---------- Material provided ----------

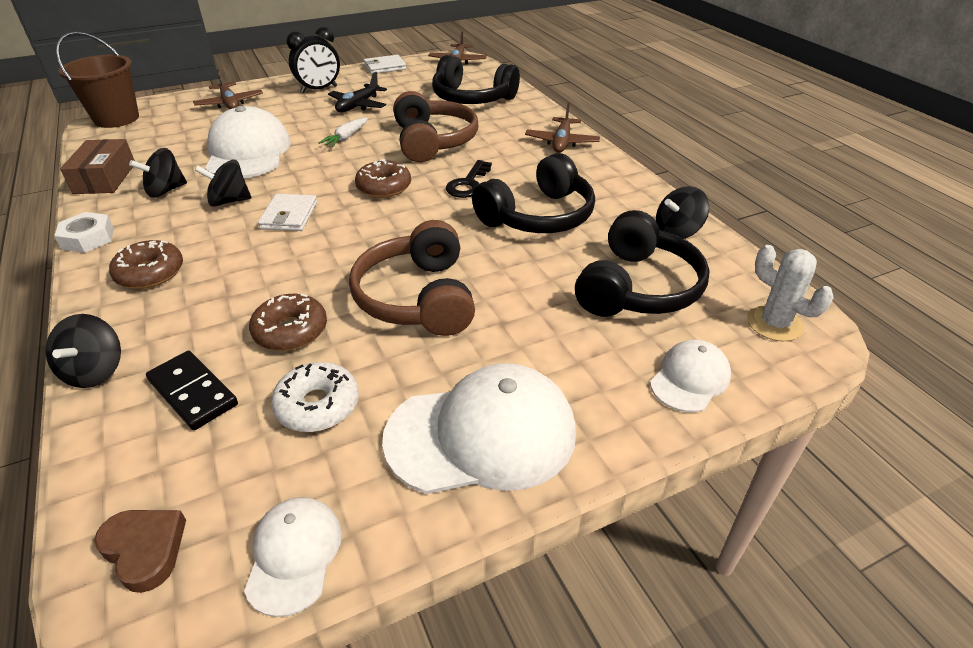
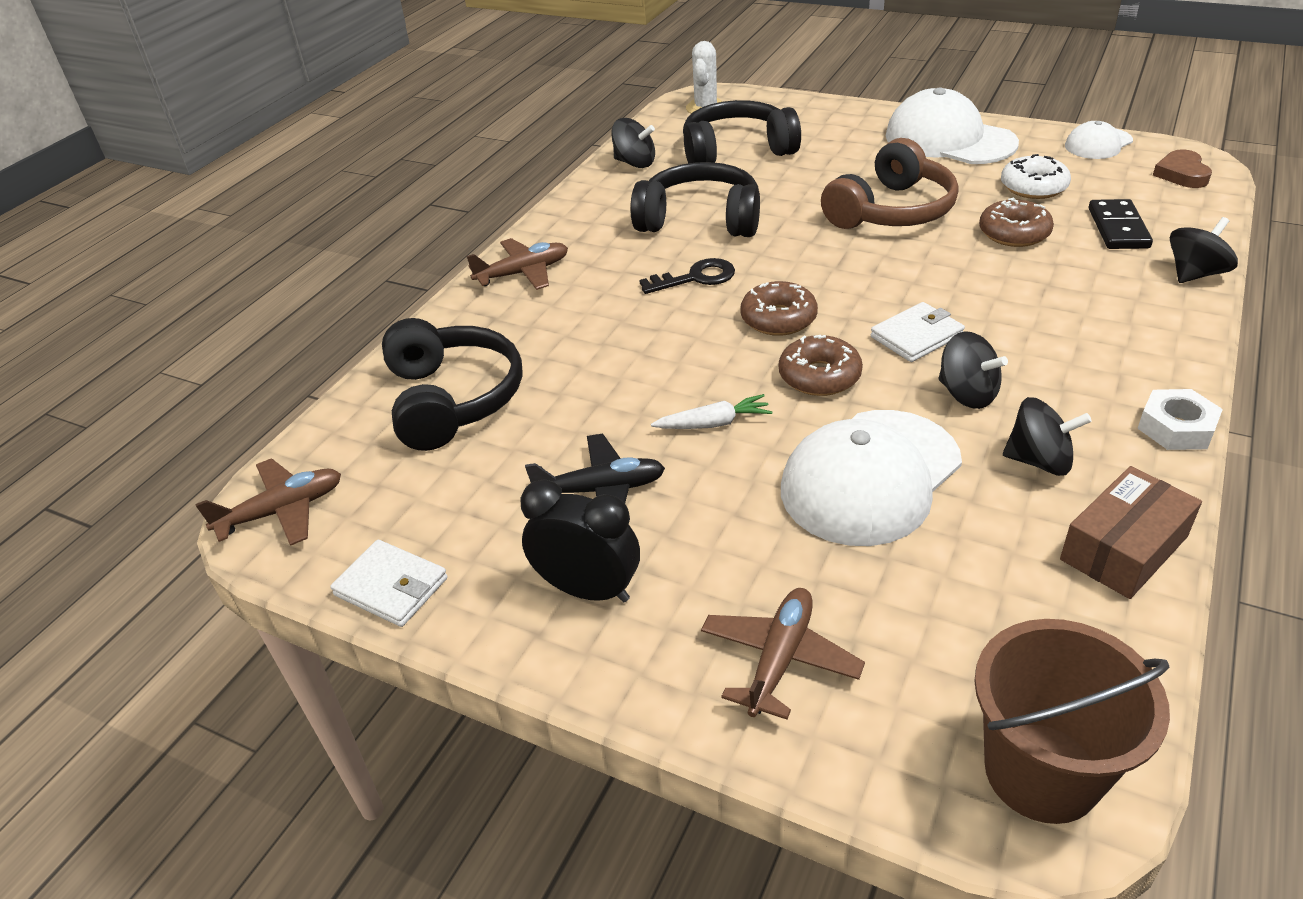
camera: 125 degrees left, 0 degrees up
(150, 273) = (1113, 341): brown donut -> brown donut (819, 376)
(433, 141) = (631, 352): brown headphones -> none
(690, 379) = (801, 112): white cap -> none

----------

=== What to produce ===
Would you set down the listing exactly, omitting pictures?

=== Result of this exercise ===
camera: 125 degrees left, 0 degrees up
(150, 273) = (1113, 341): brown donut -> brown donut (819, 376)
(433, 141) = (631, 352): brown headphones -> none
(690, 379) = (801, 112): white cap -> none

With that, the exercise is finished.